====== Input material ======

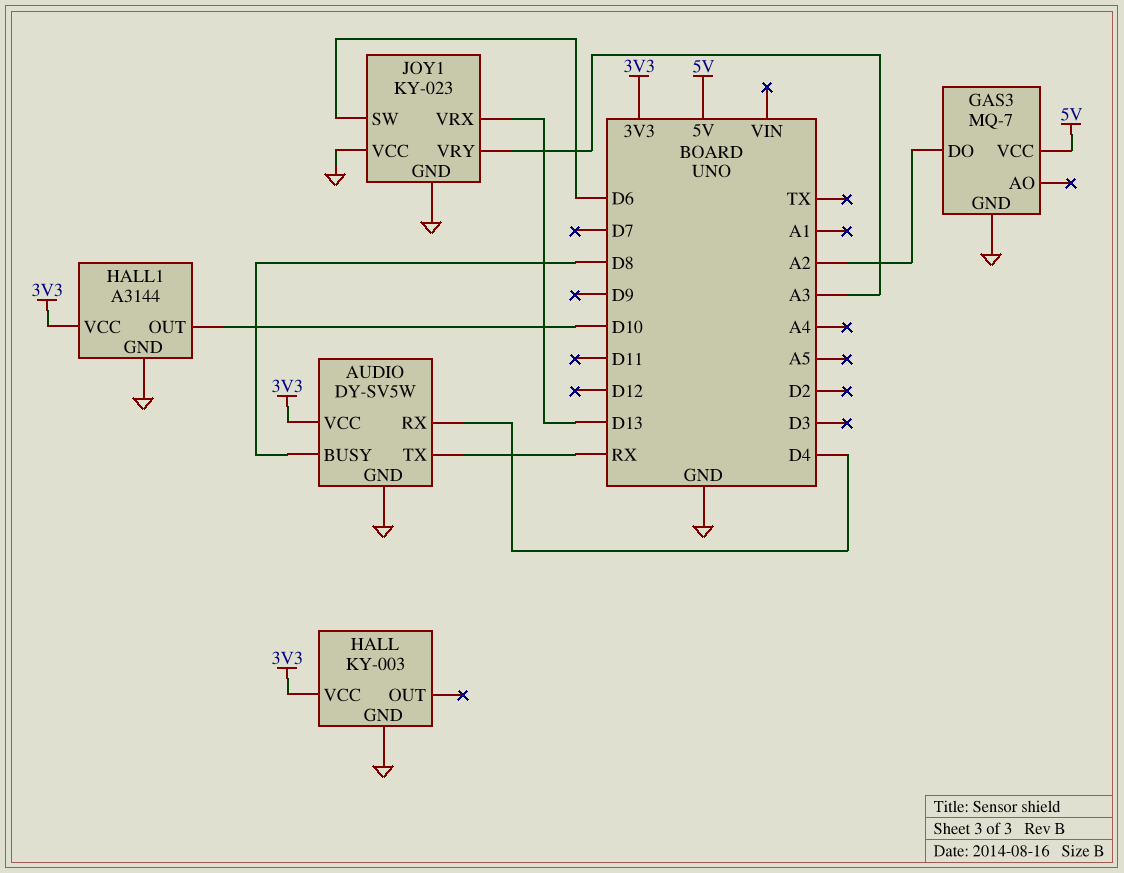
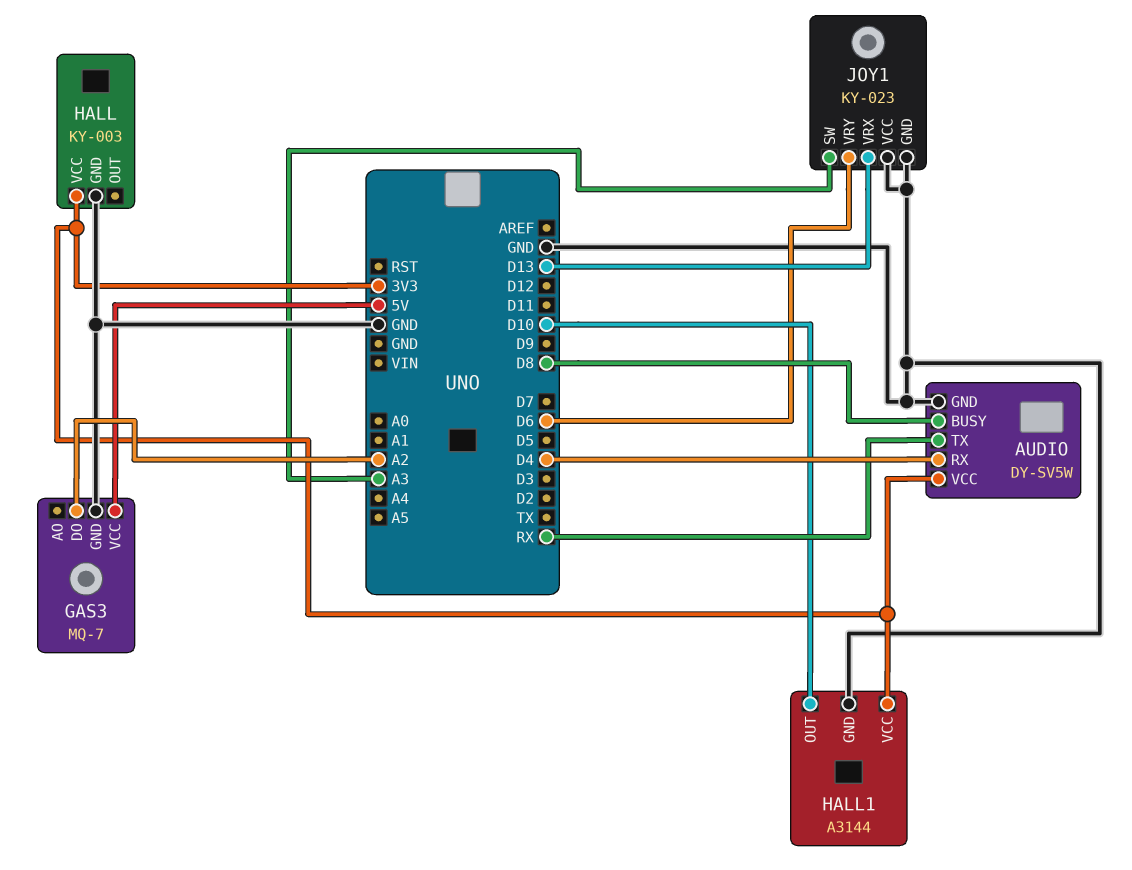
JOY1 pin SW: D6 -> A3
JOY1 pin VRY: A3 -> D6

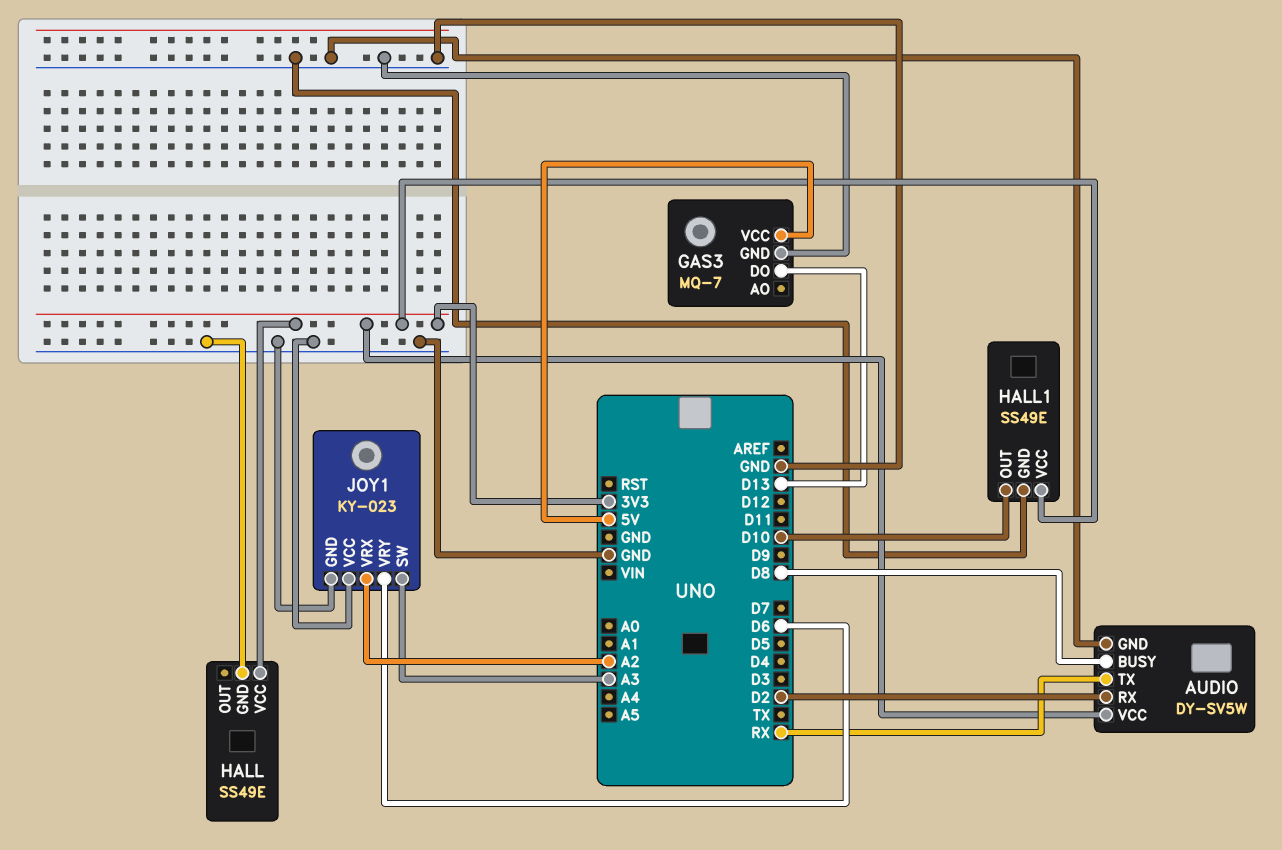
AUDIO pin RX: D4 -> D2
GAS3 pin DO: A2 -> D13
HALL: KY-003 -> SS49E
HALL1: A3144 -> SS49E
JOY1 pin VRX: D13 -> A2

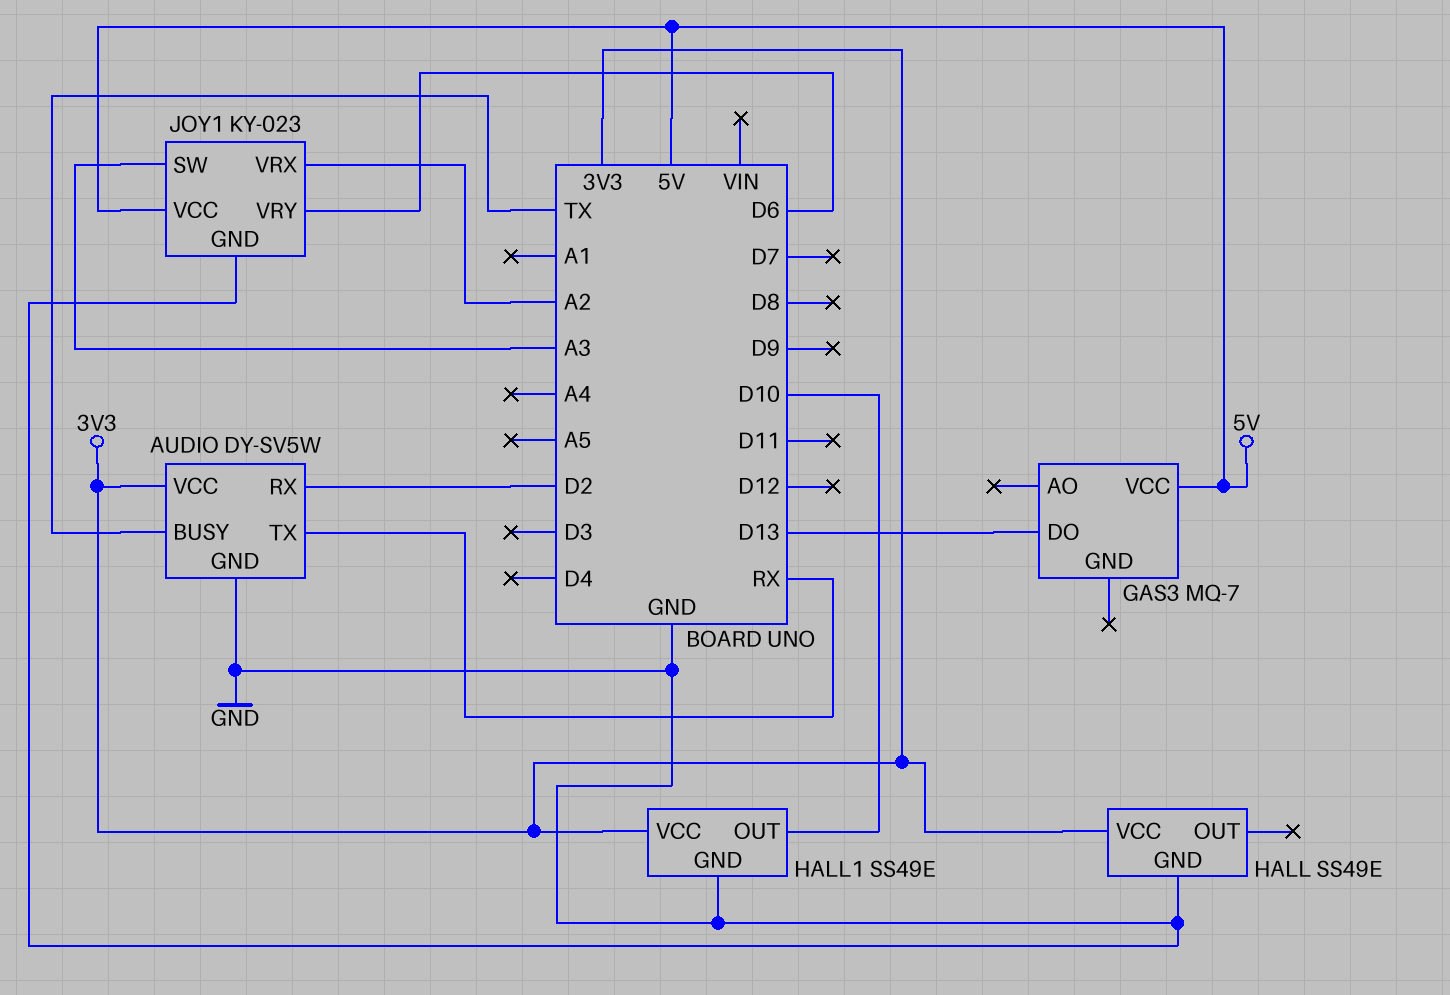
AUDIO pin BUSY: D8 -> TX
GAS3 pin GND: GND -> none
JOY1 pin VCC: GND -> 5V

======

### [What is needed]
Scan the records above for the string "AUDIO", then copy each line where it turns up.

### [Response for this exercise]
AUDIO pin RX: D4 -> D2
AUDIO pin BUSY: D8 -> TX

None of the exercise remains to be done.